◆ **Provided records**
┏━━
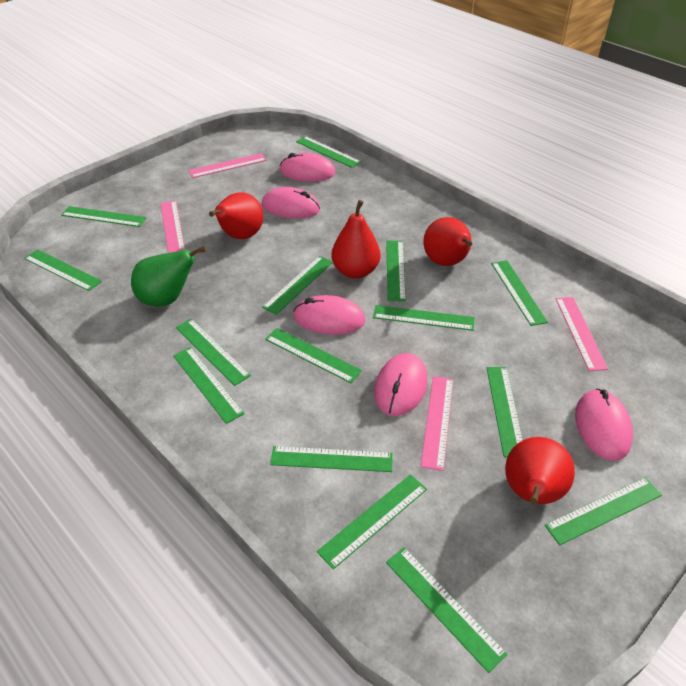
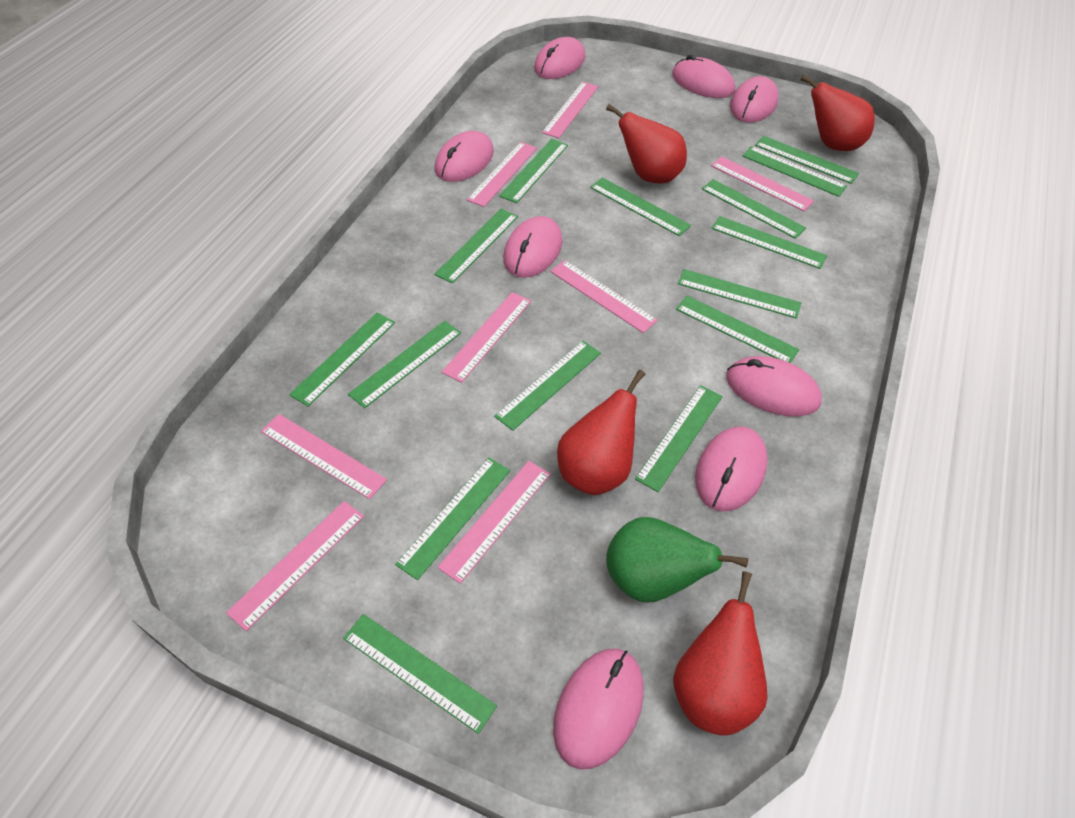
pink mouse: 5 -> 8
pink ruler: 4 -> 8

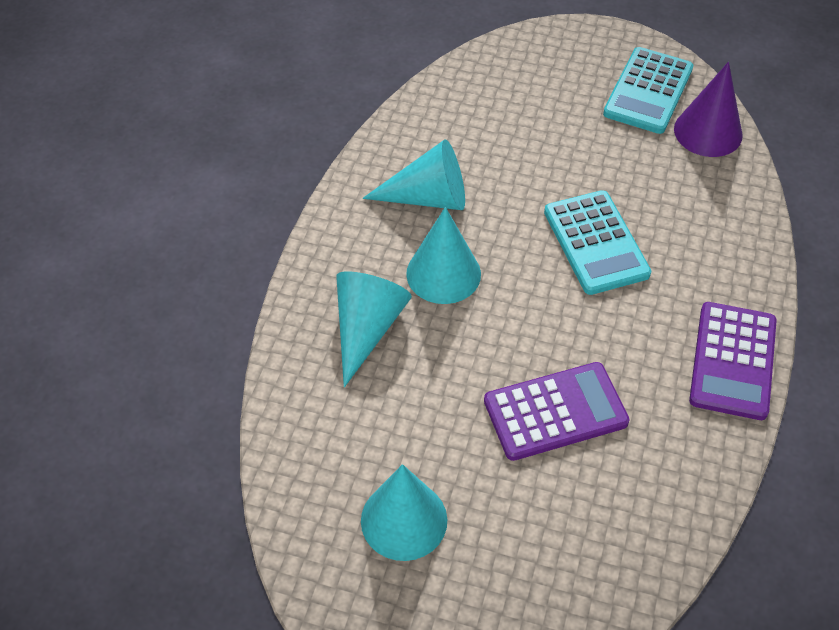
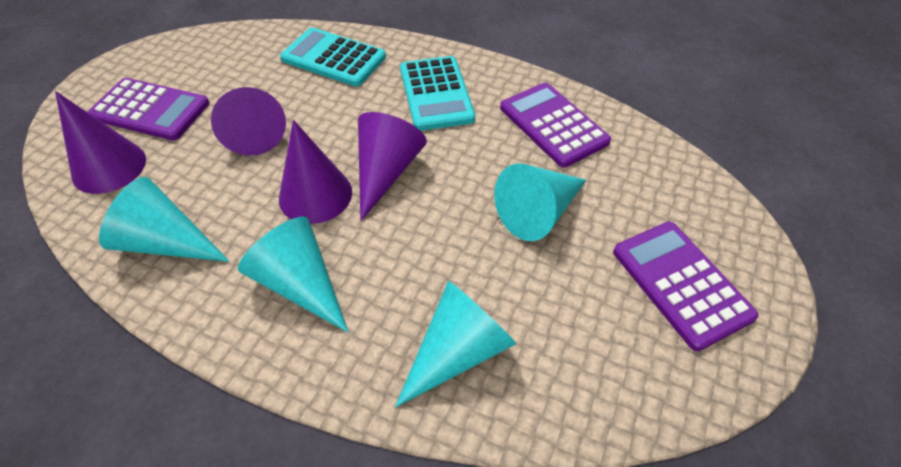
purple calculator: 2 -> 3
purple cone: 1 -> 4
┗━━
┏━━
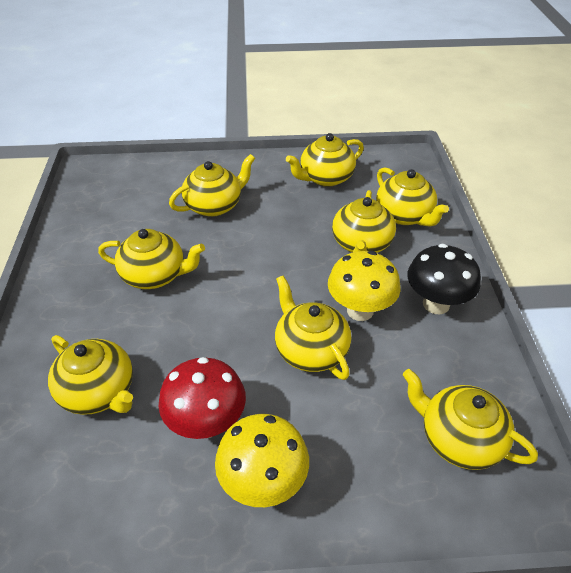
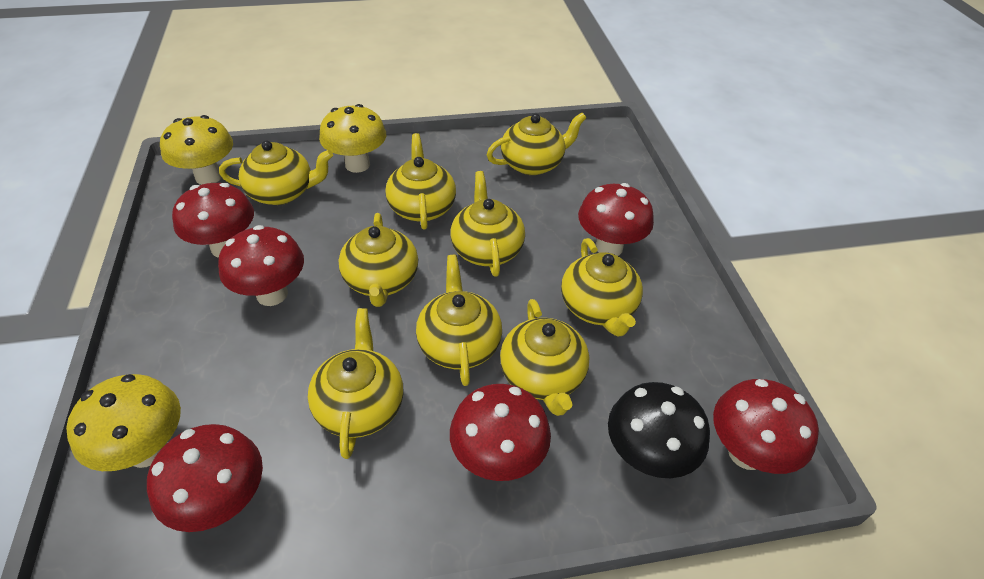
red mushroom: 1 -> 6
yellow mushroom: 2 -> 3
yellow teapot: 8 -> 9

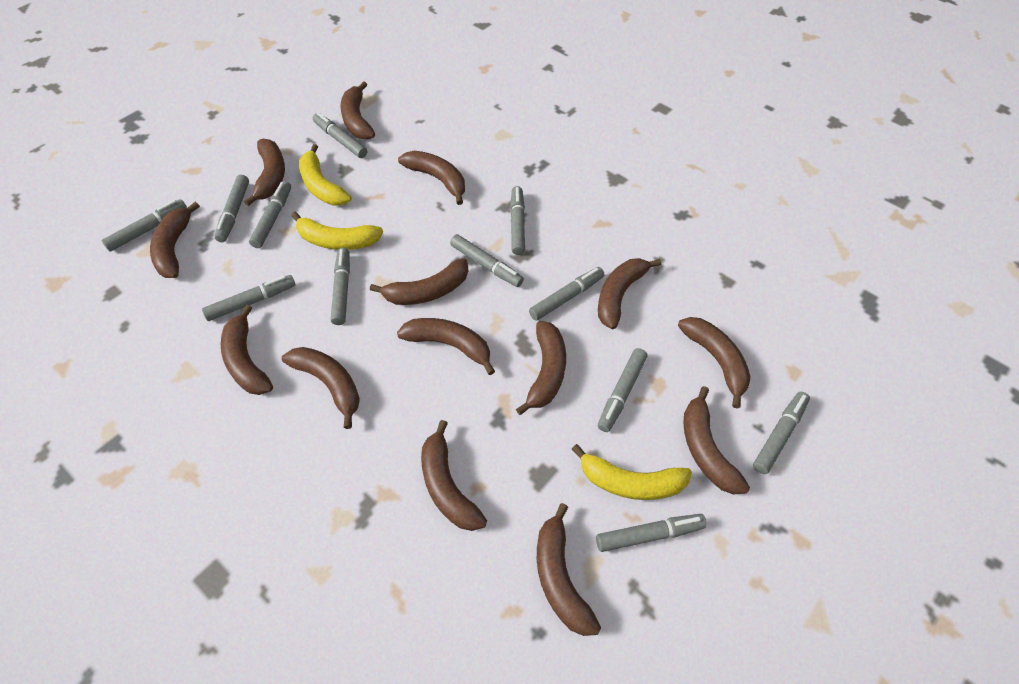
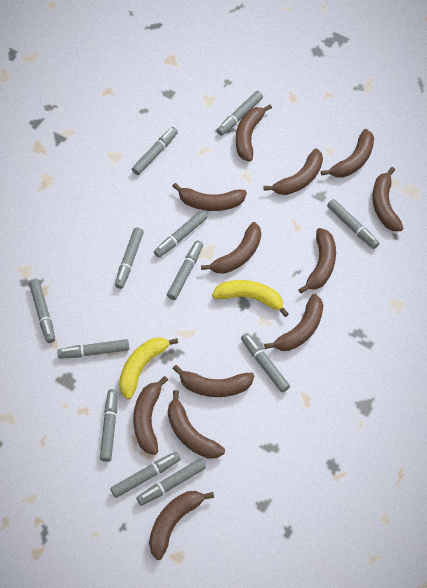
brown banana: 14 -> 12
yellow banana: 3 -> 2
┗━━
◆ **Exercise directions**
Beginning with the line that contains "pink mouse: 5 -> 8" and ending with the line that contains "purple cone: 1 -> 4", reproduce the listing exactly, pictures excluded.

◆ **Response below**
pink mouse: 5 -> 8
pink ruler: 4 -> 8

purple calculator: 2 -> 3
purple cone: 1 -> 4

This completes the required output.